- What you will do
Range to output from the entries below: the line containing "(454, 139) = (466, 172): yellow" through the line containing "camera: 160 degrees left, 5 degrees down". Set it down exactly, ends included, nothing else.

- Data to use
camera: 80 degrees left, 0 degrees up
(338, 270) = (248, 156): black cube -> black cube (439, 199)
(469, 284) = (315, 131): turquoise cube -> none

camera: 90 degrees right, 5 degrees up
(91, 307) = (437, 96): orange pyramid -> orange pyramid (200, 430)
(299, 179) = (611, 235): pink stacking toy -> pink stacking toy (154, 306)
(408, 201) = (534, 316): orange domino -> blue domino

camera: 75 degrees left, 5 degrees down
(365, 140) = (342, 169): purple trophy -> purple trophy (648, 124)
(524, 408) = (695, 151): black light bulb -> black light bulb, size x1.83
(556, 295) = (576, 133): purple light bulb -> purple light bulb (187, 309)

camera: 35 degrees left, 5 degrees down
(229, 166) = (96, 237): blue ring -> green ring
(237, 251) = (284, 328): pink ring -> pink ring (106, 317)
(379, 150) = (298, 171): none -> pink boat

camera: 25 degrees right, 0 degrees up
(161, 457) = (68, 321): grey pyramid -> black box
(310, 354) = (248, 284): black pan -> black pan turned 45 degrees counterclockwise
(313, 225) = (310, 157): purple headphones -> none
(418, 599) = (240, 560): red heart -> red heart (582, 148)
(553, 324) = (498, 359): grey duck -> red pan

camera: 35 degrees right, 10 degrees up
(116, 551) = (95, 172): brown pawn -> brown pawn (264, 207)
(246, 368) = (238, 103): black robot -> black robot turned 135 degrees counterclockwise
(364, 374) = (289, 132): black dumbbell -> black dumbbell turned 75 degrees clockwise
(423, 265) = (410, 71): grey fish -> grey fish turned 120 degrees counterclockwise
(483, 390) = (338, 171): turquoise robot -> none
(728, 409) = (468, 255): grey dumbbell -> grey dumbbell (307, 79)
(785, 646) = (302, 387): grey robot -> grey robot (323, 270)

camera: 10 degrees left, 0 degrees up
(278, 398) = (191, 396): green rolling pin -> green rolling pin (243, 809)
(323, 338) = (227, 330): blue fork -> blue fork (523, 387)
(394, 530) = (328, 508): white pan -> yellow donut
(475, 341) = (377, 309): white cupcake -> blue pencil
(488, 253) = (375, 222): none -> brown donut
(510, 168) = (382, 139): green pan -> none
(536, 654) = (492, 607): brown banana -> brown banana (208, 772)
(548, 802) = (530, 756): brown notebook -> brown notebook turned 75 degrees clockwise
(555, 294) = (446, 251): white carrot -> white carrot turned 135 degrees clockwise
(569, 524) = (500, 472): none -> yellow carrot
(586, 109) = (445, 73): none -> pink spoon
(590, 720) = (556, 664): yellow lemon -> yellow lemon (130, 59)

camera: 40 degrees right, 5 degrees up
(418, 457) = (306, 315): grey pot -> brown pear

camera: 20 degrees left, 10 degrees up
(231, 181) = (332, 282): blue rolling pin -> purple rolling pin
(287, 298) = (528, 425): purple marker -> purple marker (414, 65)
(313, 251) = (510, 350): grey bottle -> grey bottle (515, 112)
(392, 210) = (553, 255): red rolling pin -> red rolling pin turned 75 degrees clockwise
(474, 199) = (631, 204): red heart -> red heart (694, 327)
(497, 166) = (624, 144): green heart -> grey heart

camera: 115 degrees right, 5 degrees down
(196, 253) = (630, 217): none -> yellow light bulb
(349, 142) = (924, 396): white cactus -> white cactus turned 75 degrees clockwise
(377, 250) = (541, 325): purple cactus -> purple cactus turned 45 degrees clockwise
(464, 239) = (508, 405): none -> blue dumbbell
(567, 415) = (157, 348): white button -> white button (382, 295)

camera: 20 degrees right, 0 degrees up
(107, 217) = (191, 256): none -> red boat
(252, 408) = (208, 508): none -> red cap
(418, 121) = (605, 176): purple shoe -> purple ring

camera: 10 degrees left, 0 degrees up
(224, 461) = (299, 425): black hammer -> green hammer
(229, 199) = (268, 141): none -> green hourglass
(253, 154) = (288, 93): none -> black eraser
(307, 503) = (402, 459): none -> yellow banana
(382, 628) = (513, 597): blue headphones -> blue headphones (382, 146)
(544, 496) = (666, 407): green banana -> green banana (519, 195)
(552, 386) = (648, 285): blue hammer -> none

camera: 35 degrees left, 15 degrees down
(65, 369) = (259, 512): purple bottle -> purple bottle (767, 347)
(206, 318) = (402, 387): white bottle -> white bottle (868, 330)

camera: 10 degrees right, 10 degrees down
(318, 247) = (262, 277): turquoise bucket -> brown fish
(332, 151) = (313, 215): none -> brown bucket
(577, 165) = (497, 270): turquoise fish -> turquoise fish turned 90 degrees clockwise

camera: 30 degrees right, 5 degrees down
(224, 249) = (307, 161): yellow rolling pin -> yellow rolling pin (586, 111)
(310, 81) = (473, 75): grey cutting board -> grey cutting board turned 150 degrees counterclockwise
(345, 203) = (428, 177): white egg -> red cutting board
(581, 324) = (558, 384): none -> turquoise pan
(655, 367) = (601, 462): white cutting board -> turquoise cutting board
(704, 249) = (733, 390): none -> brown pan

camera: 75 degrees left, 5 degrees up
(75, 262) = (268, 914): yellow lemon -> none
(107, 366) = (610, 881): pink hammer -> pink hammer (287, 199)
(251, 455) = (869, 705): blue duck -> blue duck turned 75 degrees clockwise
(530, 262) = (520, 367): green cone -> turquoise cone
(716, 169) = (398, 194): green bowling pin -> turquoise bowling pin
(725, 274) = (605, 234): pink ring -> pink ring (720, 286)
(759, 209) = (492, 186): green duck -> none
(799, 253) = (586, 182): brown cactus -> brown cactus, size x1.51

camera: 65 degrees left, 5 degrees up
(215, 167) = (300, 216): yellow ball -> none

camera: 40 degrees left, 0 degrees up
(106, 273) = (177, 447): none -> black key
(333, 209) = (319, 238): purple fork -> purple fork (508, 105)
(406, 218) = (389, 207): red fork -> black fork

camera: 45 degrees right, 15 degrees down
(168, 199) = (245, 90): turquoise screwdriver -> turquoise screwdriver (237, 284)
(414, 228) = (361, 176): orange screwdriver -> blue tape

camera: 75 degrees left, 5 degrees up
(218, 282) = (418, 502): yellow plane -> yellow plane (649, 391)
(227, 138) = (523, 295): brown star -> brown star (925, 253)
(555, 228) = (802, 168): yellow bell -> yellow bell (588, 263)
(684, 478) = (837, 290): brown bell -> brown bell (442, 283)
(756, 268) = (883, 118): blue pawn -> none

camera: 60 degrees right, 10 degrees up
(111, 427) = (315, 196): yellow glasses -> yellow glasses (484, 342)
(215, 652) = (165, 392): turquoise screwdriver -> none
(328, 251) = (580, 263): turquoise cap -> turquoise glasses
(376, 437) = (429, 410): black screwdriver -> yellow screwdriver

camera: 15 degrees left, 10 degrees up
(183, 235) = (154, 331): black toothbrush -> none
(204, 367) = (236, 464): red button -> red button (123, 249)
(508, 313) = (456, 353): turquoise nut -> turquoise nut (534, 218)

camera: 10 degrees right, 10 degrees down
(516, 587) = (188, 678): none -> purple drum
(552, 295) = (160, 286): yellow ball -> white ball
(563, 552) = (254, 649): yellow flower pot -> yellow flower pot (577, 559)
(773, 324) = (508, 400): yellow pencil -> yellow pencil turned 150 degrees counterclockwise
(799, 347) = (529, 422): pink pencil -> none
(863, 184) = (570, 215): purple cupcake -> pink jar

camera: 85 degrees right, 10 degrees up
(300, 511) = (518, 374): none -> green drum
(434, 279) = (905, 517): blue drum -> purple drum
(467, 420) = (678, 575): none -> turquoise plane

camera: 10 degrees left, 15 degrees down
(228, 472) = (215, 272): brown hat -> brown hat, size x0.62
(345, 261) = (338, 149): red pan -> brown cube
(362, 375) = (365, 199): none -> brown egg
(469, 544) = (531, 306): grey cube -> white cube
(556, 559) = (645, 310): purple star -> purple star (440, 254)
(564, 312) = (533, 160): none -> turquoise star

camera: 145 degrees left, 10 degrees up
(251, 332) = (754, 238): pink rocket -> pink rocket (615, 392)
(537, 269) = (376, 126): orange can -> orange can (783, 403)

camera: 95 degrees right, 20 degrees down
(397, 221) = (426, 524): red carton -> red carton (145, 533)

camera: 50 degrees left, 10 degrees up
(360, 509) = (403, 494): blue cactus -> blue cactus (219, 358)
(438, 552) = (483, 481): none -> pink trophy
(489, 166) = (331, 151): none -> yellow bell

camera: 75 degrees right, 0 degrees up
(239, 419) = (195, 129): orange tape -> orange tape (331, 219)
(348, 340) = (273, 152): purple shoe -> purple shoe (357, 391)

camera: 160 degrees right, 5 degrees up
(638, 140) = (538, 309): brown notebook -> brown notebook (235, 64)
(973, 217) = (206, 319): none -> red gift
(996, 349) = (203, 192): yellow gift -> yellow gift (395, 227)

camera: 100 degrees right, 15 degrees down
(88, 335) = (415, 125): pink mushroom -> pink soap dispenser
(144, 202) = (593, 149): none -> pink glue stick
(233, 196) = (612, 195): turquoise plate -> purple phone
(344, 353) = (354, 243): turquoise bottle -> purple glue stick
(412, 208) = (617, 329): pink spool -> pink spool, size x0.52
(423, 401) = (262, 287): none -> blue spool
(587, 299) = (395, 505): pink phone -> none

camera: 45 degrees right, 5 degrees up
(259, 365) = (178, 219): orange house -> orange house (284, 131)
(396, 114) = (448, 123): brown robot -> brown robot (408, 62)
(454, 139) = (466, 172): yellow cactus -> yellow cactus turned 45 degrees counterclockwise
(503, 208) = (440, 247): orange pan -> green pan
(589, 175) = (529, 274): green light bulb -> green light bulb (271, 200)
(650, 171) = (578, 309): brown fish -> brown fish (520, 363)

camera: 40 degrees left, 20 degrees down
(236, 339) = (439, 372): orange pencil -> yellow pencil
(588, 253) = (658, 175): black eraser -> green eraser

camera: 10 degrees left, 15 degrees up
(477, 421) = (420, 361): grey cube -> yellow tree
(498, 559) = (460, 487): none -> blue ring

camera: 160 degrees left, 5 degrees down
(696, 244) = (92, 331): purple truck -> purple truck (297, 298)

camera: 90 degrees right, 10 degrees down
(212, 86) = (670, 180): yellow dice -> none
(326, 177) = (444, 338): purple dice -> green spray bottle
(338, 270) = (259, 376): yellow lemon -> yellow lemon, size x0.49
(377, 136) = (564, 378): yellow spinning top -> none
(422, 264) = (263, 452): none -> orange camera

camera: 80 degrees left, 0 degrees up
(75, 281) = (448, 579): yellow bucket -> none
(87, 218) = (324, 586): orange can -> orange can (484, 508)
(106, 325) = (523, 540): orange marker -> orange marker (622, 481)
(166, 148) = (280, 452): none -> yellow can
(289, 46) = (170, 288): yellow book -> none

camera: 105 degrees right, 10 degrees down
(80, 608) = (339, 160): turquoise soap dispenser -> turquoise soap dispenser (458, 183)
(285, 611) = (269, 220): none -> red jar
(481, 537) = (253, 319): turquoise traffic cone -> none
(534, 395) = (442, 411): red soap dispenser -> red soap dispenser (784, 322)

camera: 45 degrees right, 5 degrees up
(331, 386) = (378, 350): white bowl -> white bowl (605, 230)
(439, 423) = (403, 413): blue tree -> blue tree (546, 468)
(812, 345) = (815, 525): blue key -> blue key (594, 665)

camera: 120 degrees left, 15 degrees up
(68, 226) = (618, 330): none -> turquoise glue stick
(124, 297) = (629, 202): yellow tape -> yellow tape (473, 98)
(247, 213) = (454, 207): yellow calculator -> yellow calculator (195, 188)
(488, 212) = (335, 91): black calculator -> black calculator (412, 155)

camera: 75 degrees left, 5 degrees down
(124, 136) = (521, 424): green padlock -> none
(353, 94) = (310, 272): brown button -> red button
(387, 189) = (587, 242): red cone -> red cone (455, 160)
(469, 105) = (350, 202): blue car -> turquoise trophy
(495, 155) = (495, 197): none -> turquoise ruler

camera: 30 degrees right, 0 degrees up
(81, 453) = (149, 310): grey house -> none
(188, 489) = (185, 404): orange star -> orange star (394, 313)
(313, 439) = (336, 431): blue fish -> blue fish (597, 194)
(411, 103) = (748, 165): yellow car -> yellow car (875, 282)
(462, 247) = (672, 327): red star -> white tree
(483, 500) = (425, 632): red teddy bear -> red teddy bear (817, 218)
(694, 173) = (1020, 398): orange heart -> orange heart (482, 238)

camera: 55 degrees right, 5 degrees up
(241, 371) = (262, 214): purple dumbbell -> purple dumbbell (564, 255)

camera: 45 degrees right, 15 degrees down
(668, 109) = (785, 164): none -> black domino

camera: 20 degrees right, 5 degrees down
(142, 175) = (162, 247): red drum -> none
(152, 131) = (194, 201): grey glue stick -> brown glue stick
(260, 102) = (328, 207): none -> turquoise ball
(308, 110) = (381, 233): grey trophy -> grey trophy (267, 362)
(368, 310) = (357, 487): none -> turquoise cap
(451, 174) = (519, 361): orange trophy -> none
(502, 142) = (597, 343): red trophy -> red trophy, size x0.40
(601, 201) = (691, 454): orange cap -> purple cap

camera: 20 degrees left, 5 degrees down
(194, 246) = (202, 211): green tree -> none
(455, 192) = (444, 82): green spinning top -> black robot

- Response to the exercise
(454, 139) = (466, 172): yellow cactus -> yellow cactus turned 45 degrees counterclockwise
(503, 208) = (440, 247): orange pan -> green pan
(589, 175) = (529, 274): green light bulb -> green light bulb (271, 200)
(650, 171) = (578, 309): brown fish -> brown fish (520, 363)

camera: 40 degrees left, 20 degrees down
(236, 339) = (439, 372): orange pencil -> yellow pencil
(588, 253) = (658, 175): black eraser -> green eraser

camera: 10 degrees left, 15 degrees up
(477, 421) = (420, 361): grey cube -> yellow tree
(498, 559) = (460, 487): none -> blue ring

camera: 160 degrees left, 5 degrees down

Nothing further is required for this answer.